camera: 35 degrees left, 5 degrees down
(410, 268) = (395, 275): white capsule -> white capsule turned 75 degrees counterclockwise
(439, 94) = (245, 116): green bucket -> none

■ ■ ■ ■ ■

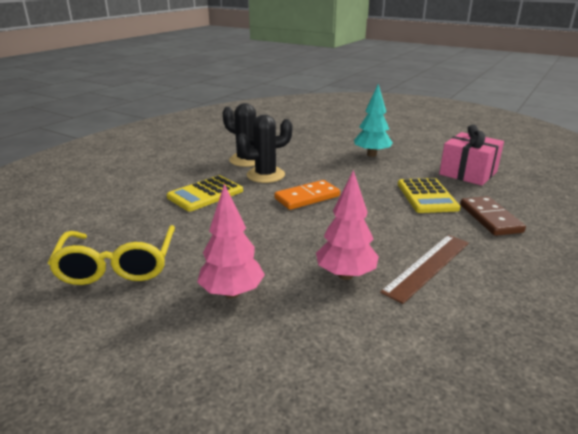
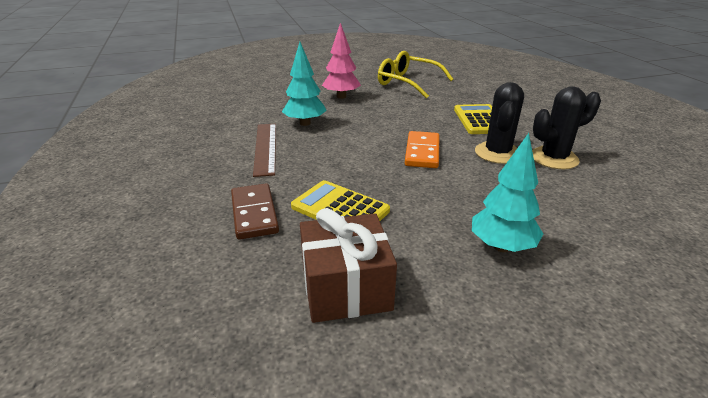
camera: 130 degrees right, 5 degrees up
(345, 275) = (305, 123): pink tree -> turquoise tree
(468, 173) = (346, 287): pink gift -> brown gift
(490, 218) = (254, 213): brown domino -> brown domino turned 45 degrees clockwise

■ ■ ■ ■ ■

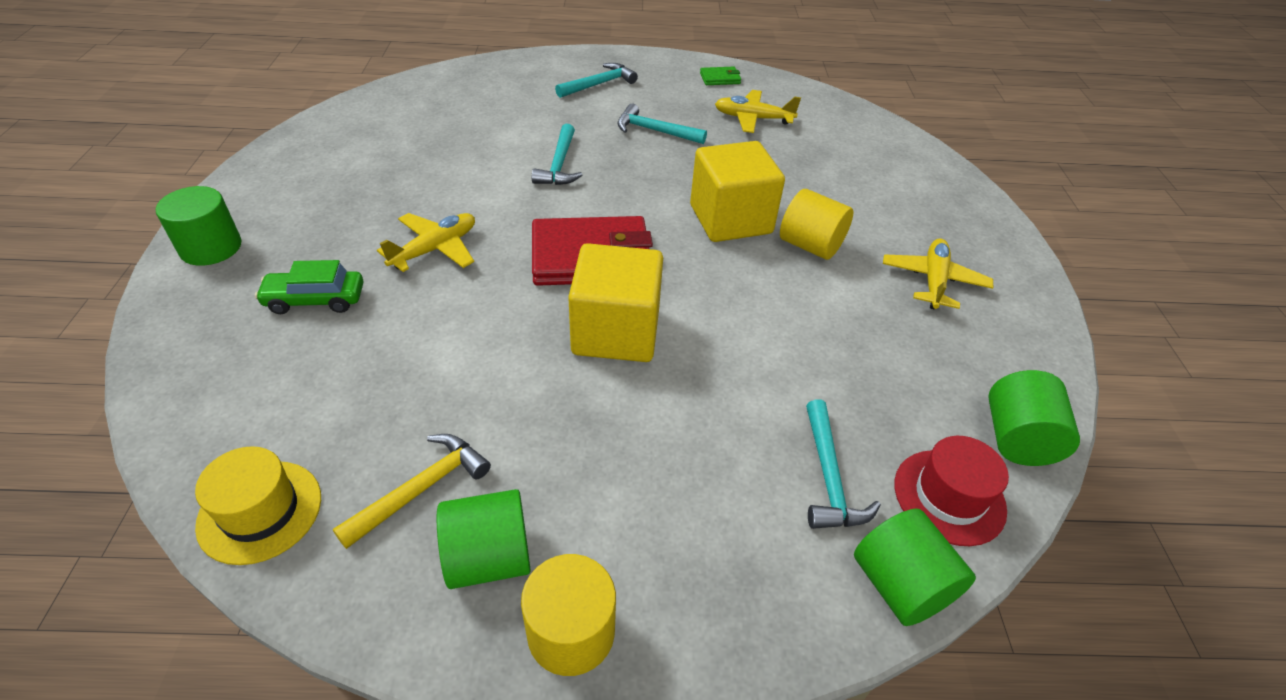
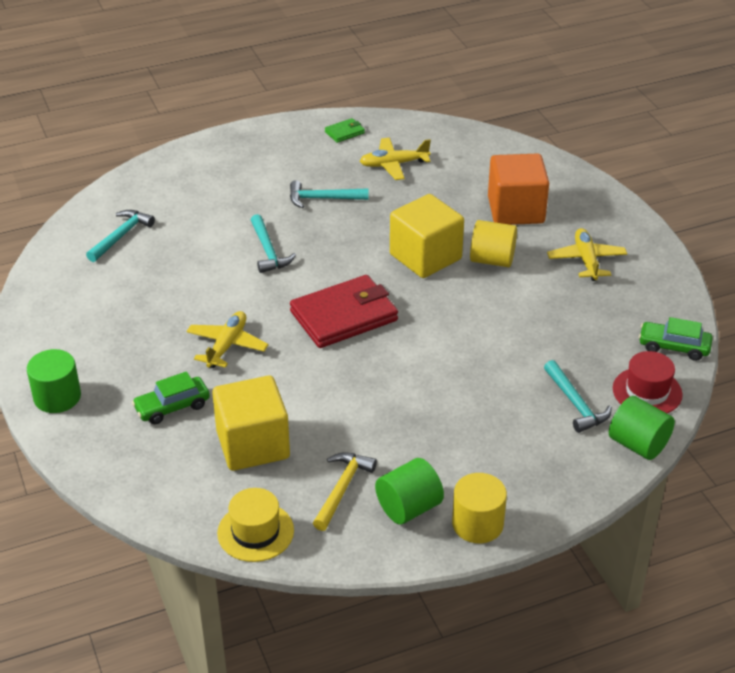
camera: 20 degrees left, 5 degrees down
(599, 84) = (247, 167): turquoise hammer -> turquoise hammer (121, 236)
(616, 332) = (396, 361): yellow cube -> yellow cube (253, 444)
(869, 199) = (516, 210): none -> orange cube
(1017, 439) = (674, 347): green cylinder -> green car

■ ■ ■ ■ ■

Exercise goal
In the material above, how many lines contain "brown"? Reply with only the number.

Solution for this problem
2